PROVIDED DATA section start

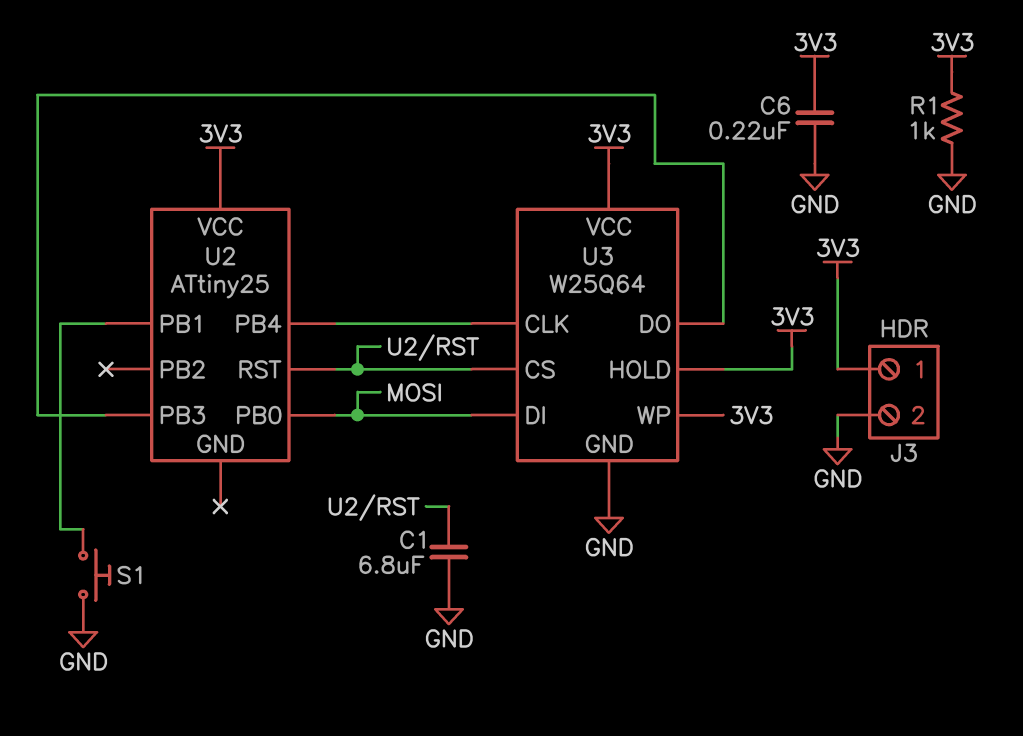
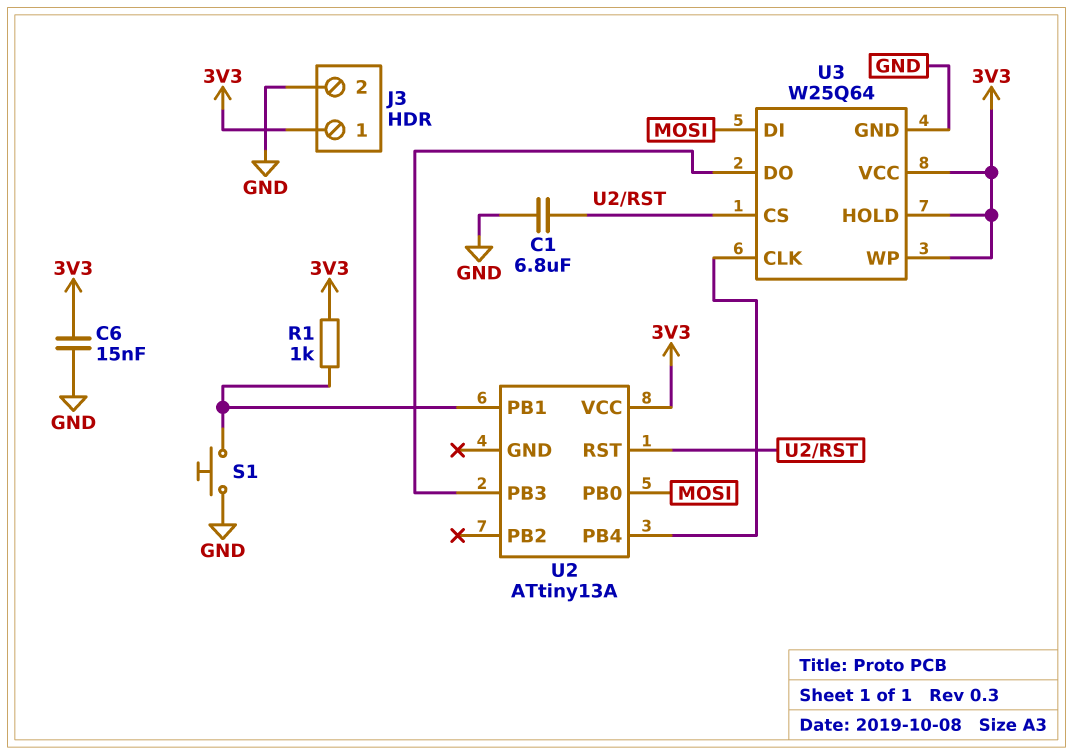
C6: 220nF (3V3, GND) -> 15nF (3V3, GND)
R1: 1k (3V3, GND) -> 1k (3V3, U2/PB1)
U2: ATtiny25 -> ATtiny13A

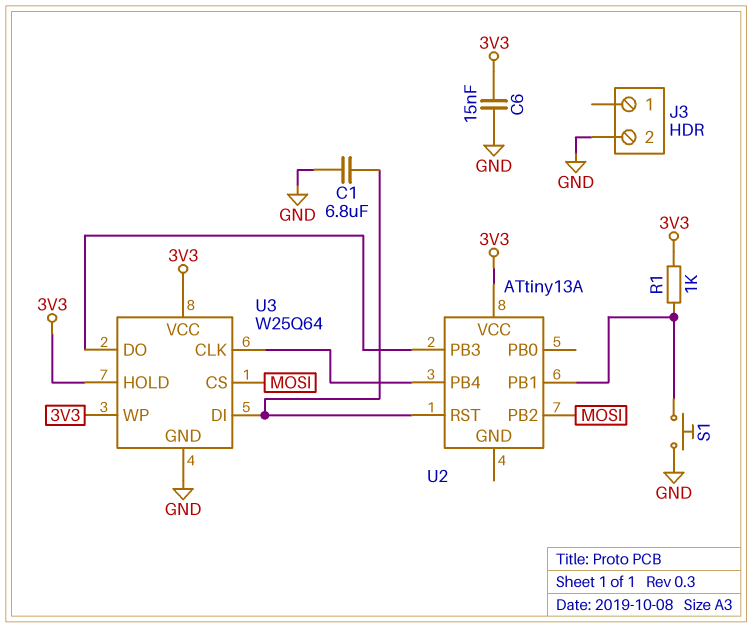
J3 pin 1: 3V3 -> none
U2 pin PB0: MOSI -> none
U2 pin PB2: none -> MOSI
U3 pin CS: U2/RST -> MOSI
U3 pin DI: MOSI -> U2/RST

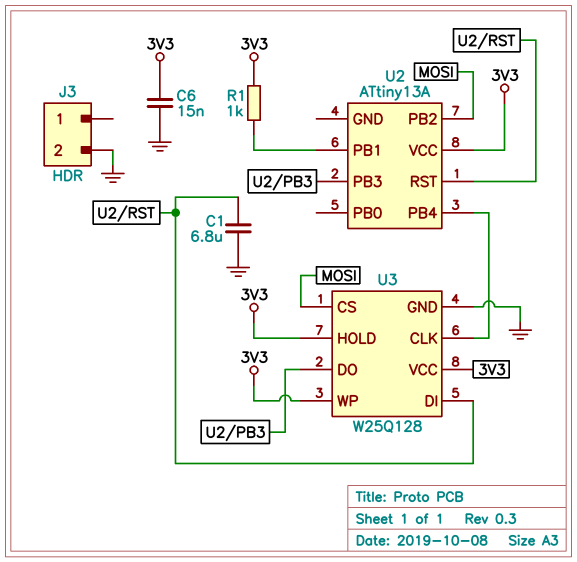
S1: button (GND, U2/PB1) -> none
U3: W25Q64 -> W25Q128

PROVIDED DATA section end

* [YOUR ASSIGNMENT]:
Find the lines in the records that contain the word "none", then copy every one of them.

* [YOUR SOLUTION]:
J3 pin 1: 3V3 -> none
U2 pin PB0: MOSI -> none
U2 pin PB2: none -> MOSI
S1: button (GND, U2/PB1) -> none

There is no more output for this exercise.